Before-and-after change data:
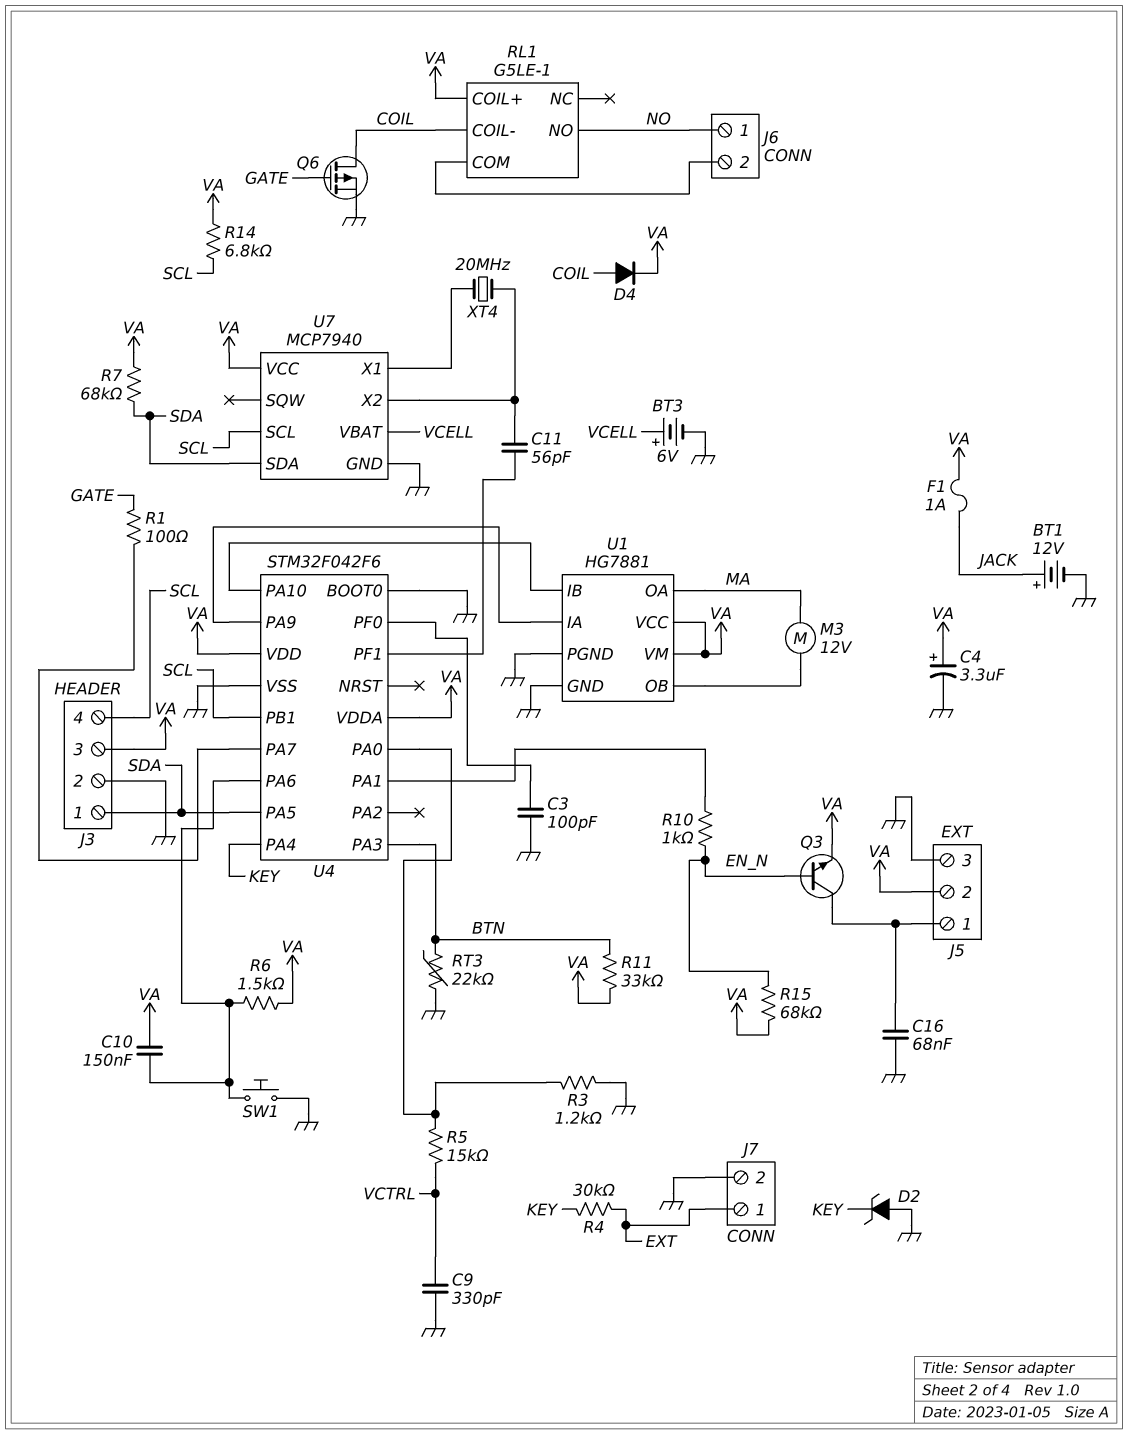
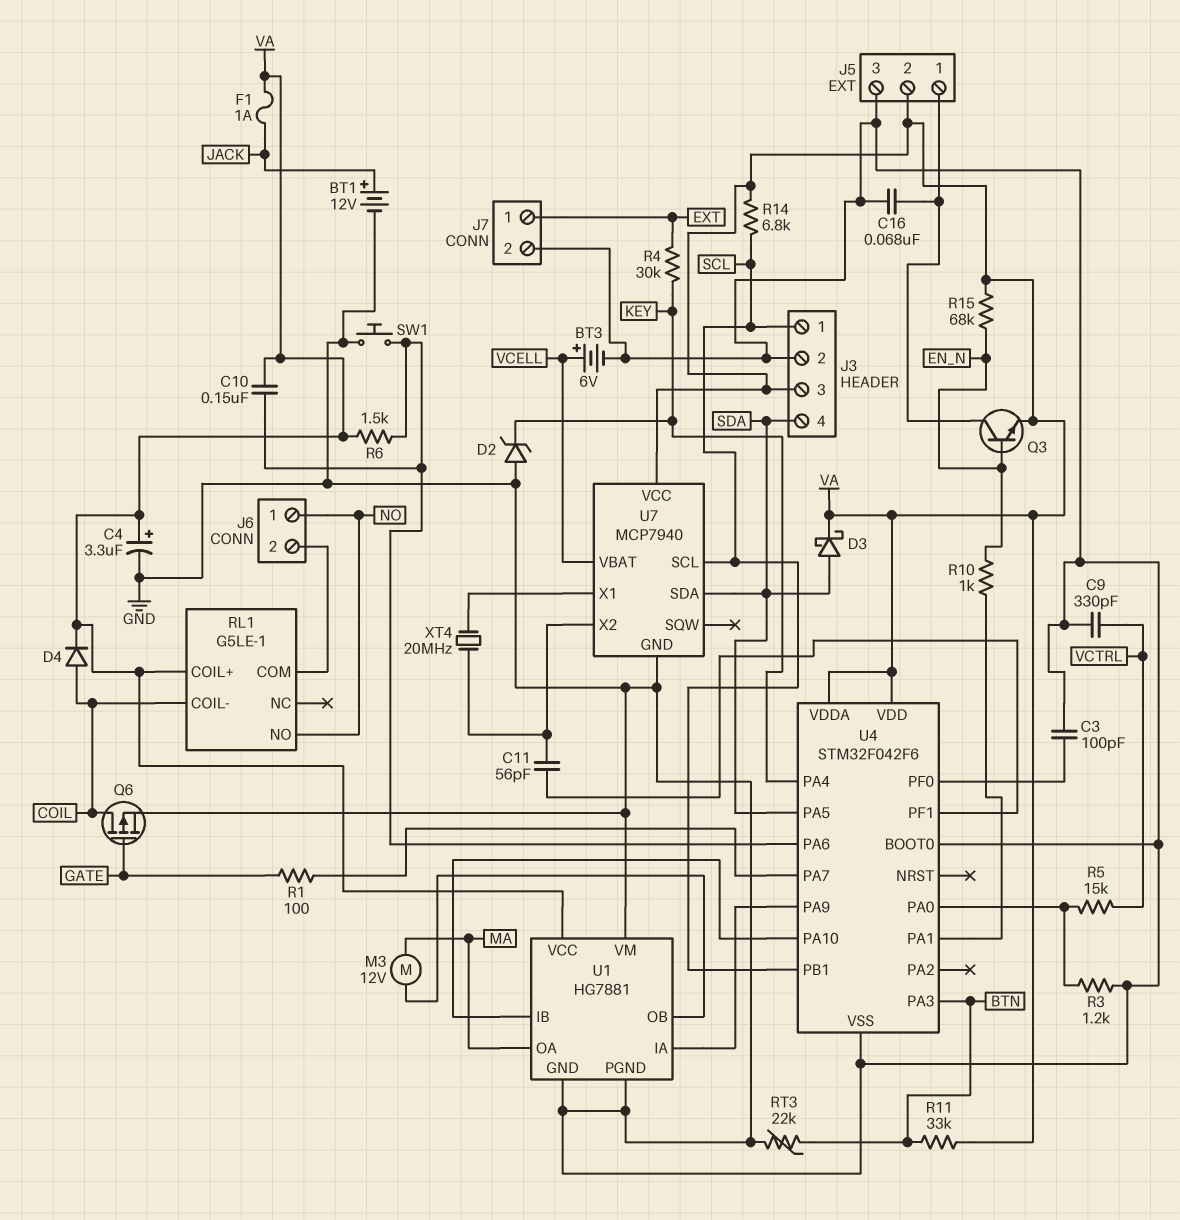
D3: none -> schottky (A SDA, K VA)
J3 pin 1: SDA -> SCL
J3 pin 4: SCL -> SDA
R7: 68k (SDA, VA) -> none
U1 pin VM: VA -> GND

* Task brief: Print every entry exactly as written, without the pictures.

* Final answer:
D3: none -> schottky (A SDA, K VA)
J3 pin 1: SDA -> SCL
J3 pin 4: SCL -> SDA
R7: 68k (SDA, VA) -> none
U1 pin VM: VA -> GND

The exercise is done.